Exercise: Your task is to return the listing below word for word, without any of its images.

──────── Information provided

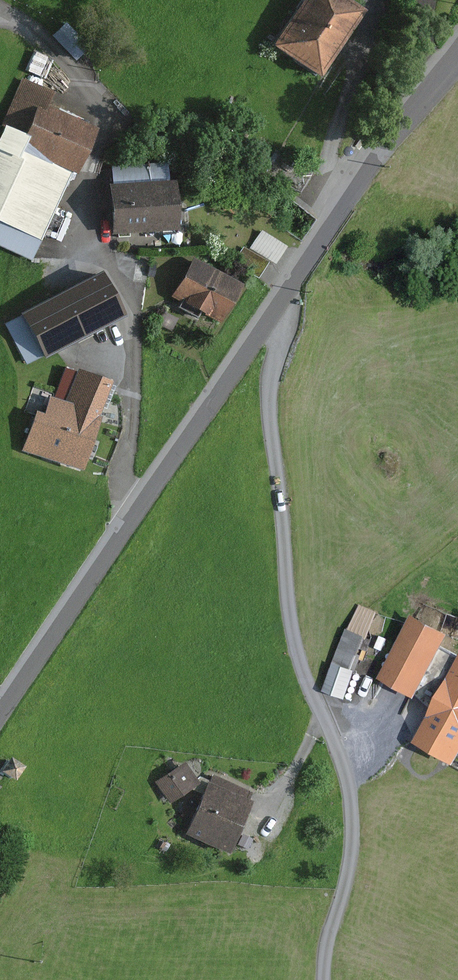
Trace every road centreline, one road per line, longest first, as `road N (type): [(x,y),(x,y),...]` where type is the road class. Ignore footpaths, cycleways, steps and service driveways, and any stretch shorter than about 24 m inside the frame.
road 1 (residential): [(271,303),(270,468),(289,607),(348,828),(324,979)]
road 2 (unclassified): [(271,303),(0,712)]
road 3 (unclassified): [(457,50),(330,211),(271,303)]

────────────────

Result for this exercise:
Trace every road centreline, one road per line, longest first, as `road N (type): [(x,y),(x,y),...]` where type is the road class. Ignore footpaths, cycleways, steps and service driveways, and any stretch shorter than about 24 m inside the frame.
road 1 (residential): [(271,303),(270,468),(289,607),(348,828),(324,979)]
road 2 (unclassified): [(271,303),(0,712)]
road 3 (unclassified): [(457,50),(330,211),(271,303)]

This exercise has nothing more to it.